Edit difference data
════════════════

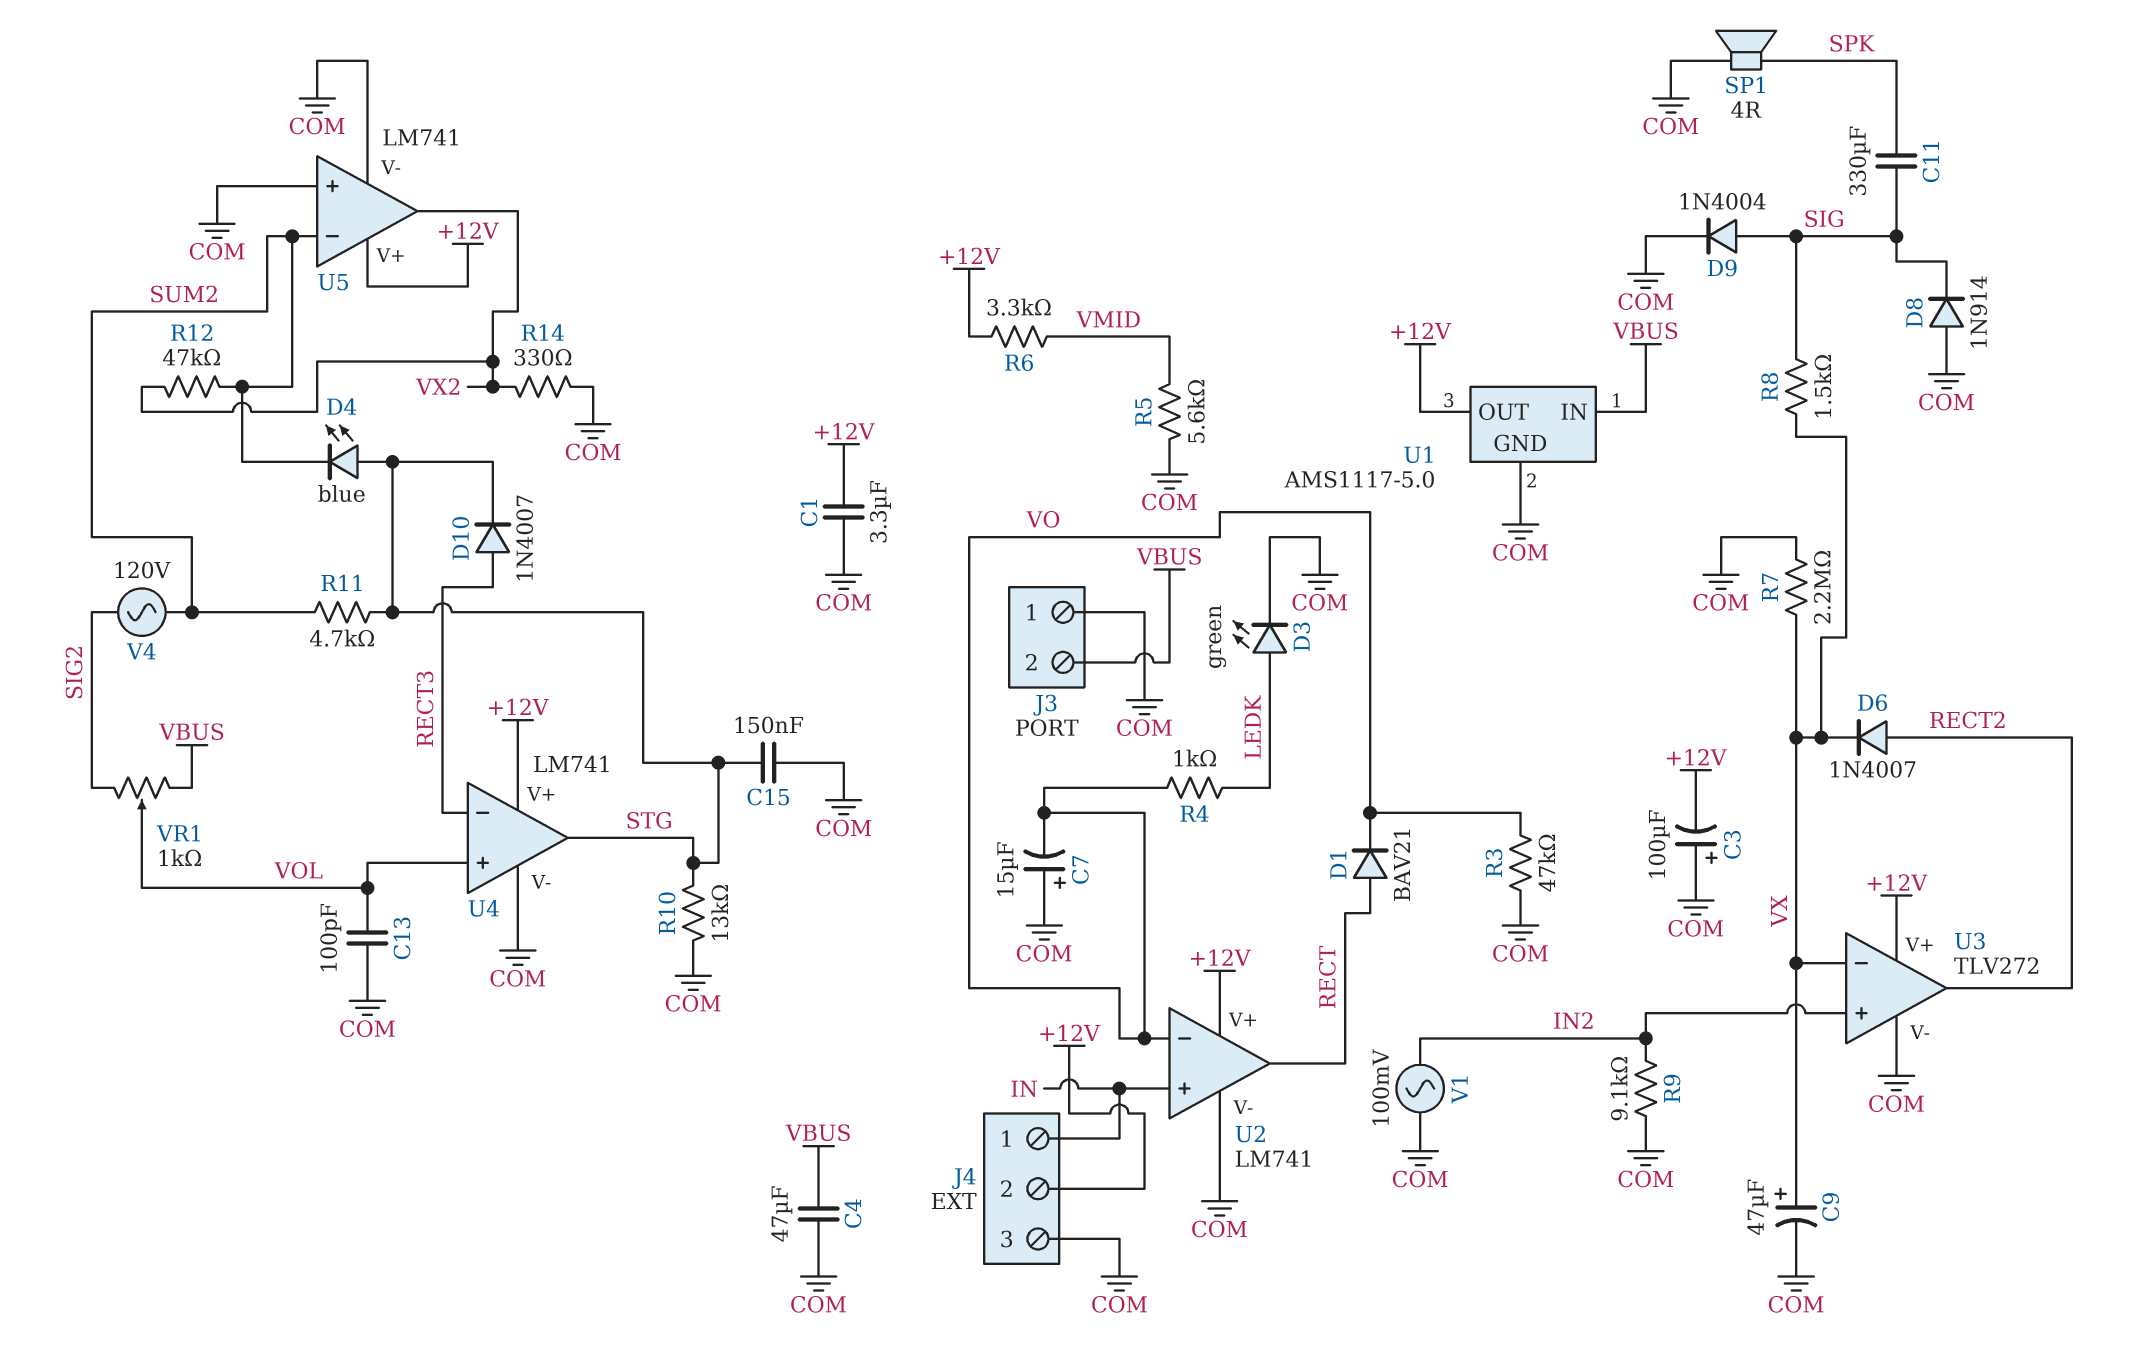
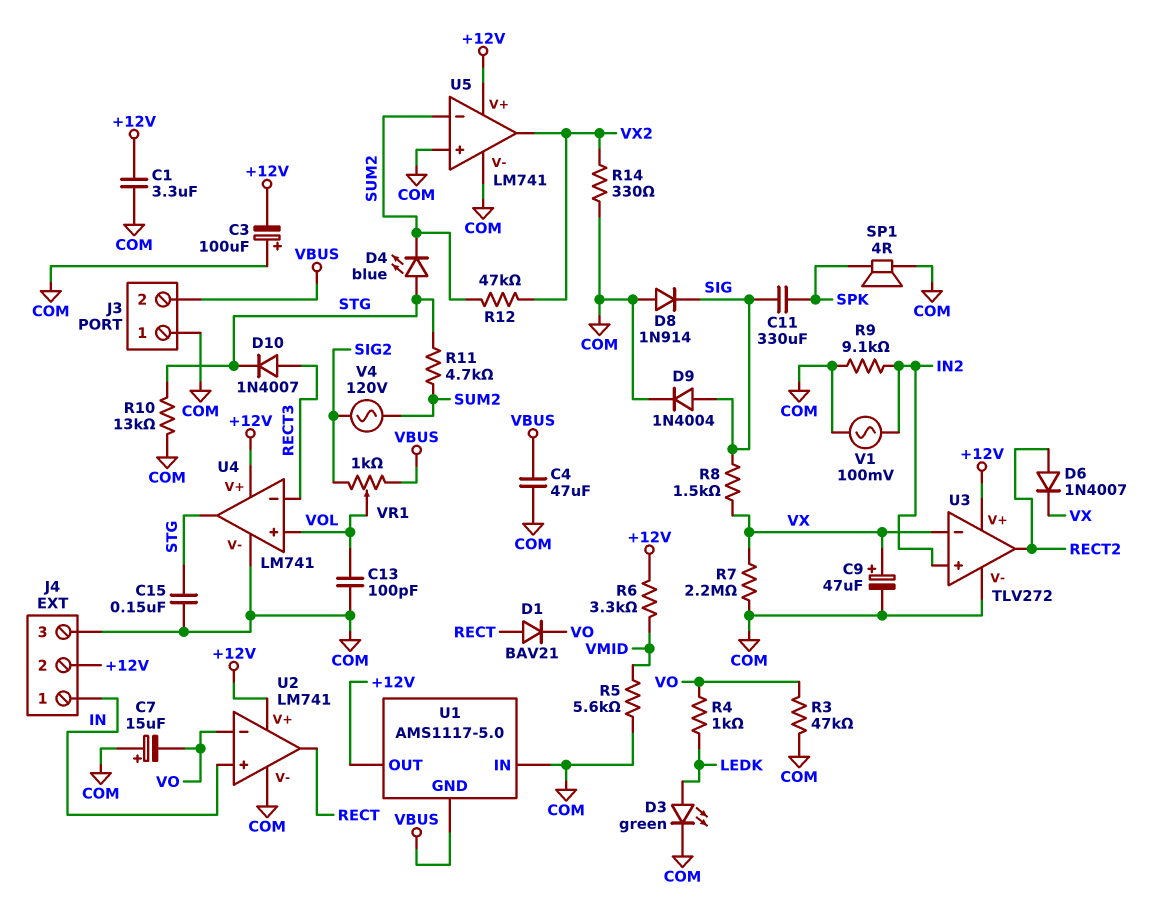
U1 pin GND: COM -> VBUS
U1 pin IN: VBUS -> COM

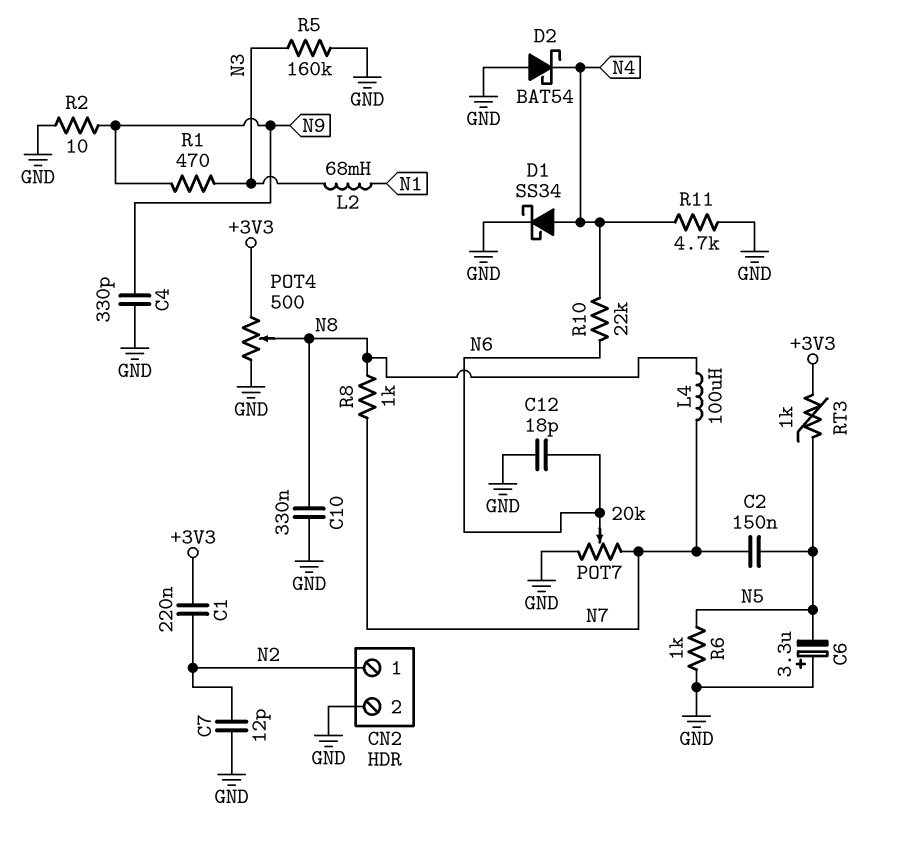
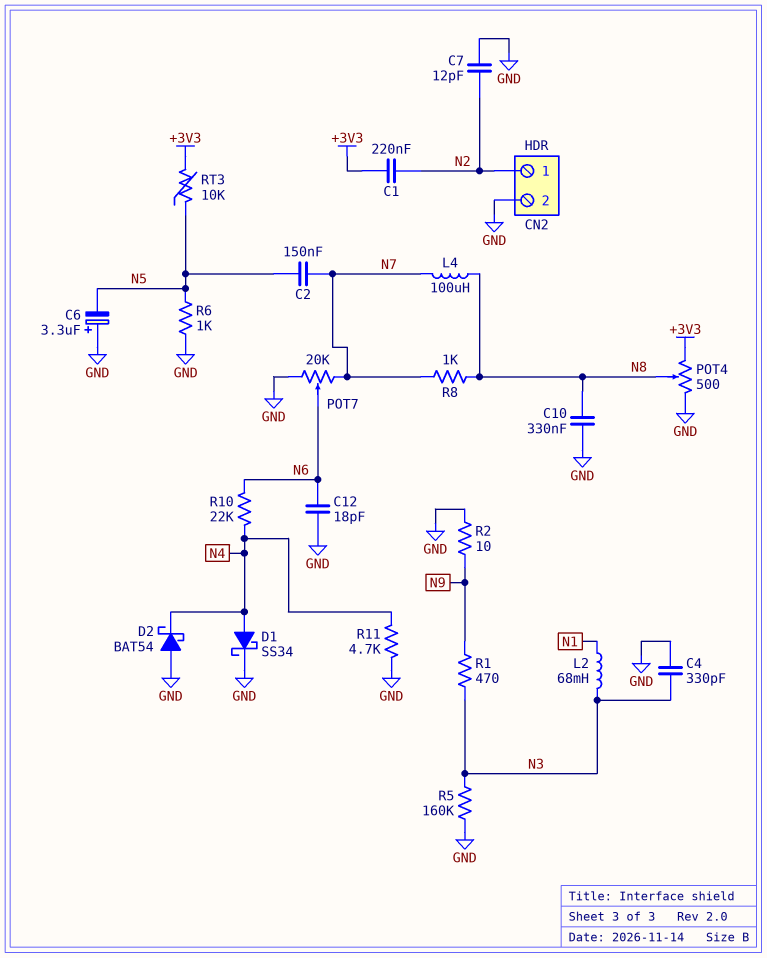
C4: 330pF (GND, N9) -> 330pF (GND, N3)
RT3: 1k (+3V3, N5) -> 10k (+3V3, N5)

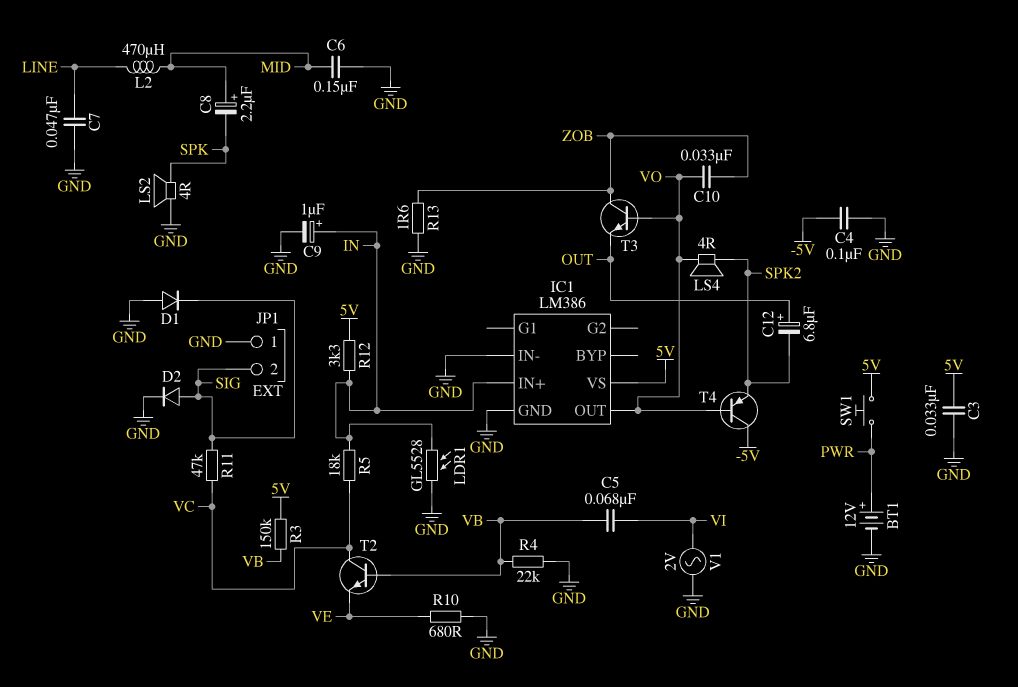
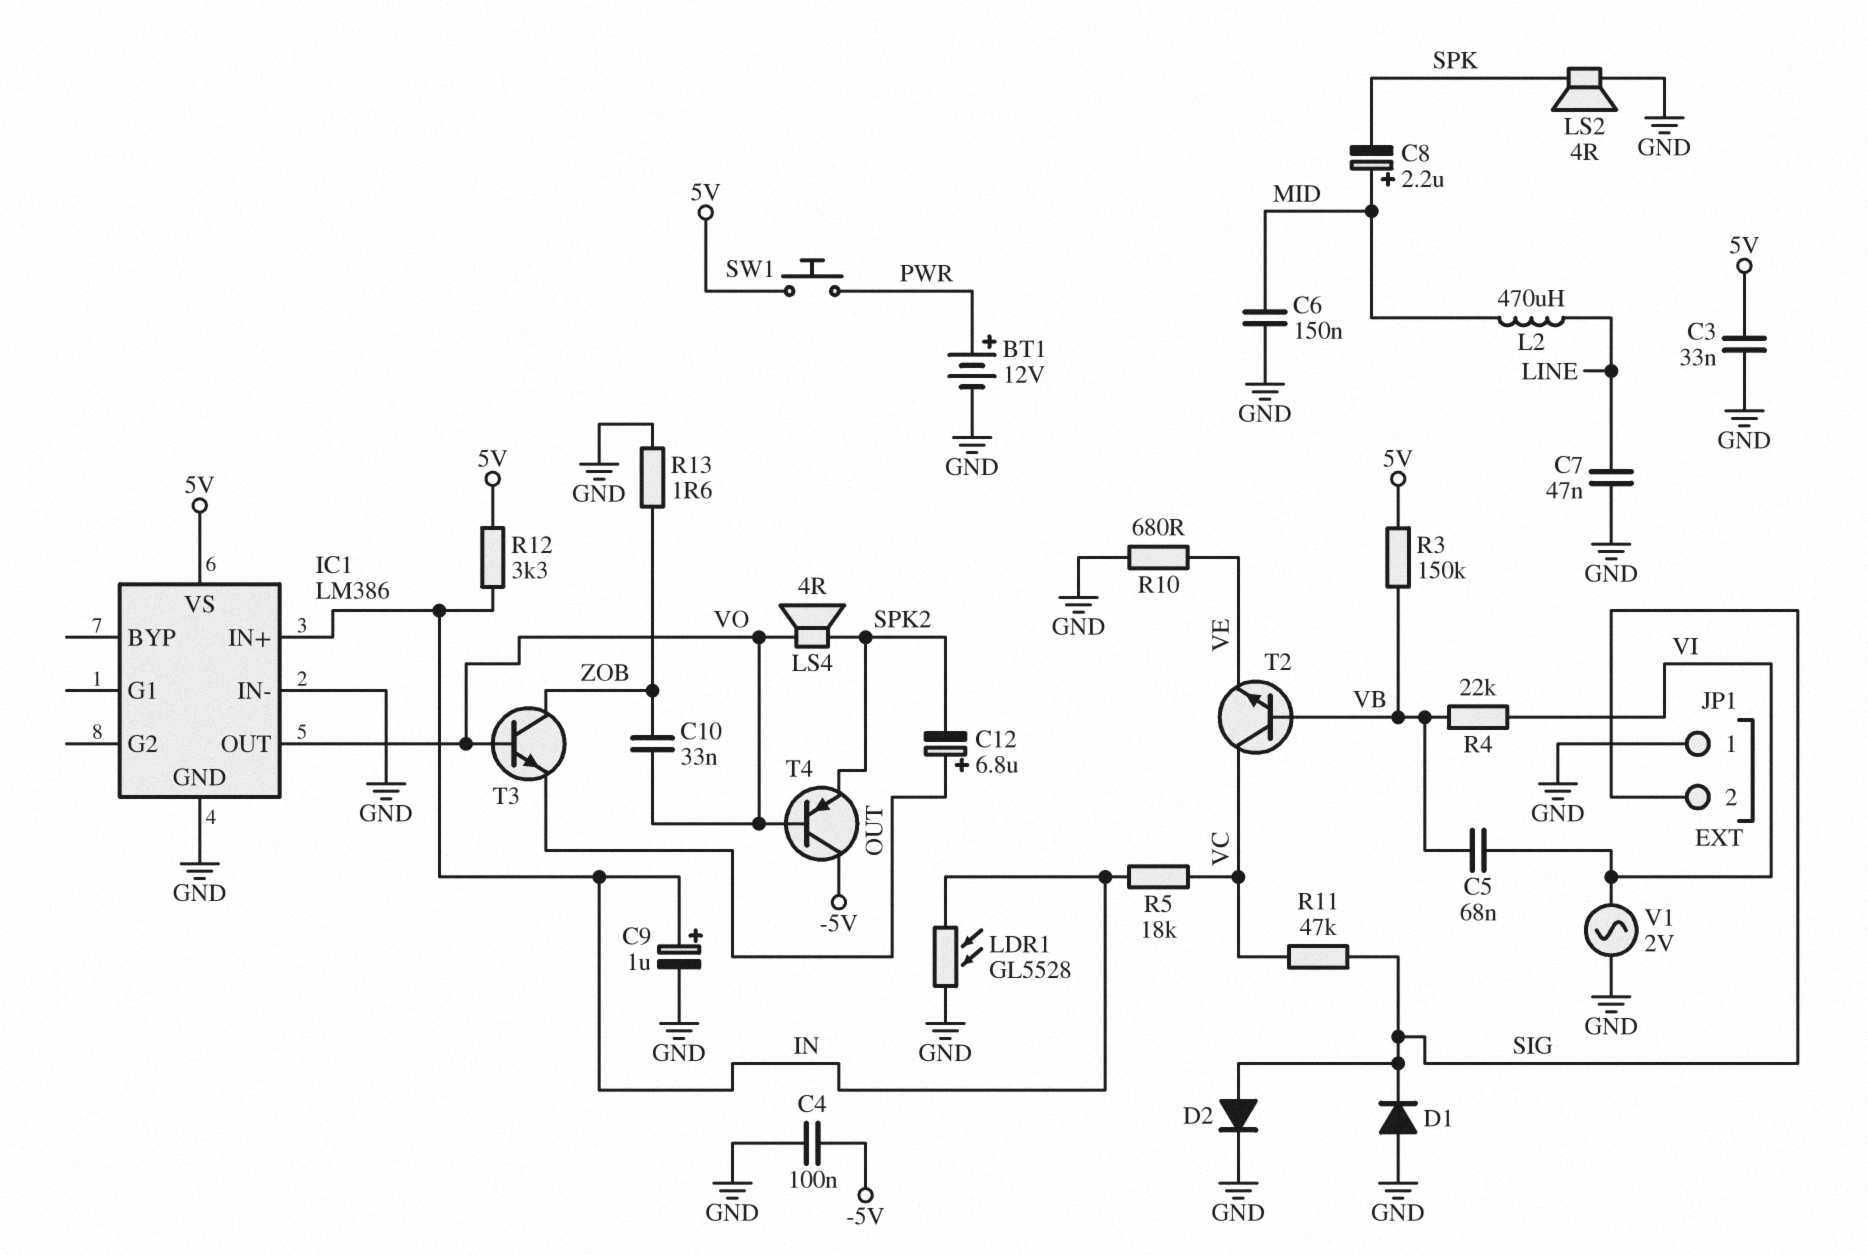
R4: 22k (GND, VB) -> 22k (VB, VI)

════════════════

Line by line, write out the data above exactly, without the pictures.

## EXERCISE ANSWER
U1 pin GND: COM -> VBUS
U1 pin IN: VBUS -> COM

C4: 330pF (GND, N9) -> 330pF (GND, N3)
RT3: 1k (+3V3, N5) -> 10k (+3V3, N5)

R4: 22k (GND, VB) -> 22k (VB, VI)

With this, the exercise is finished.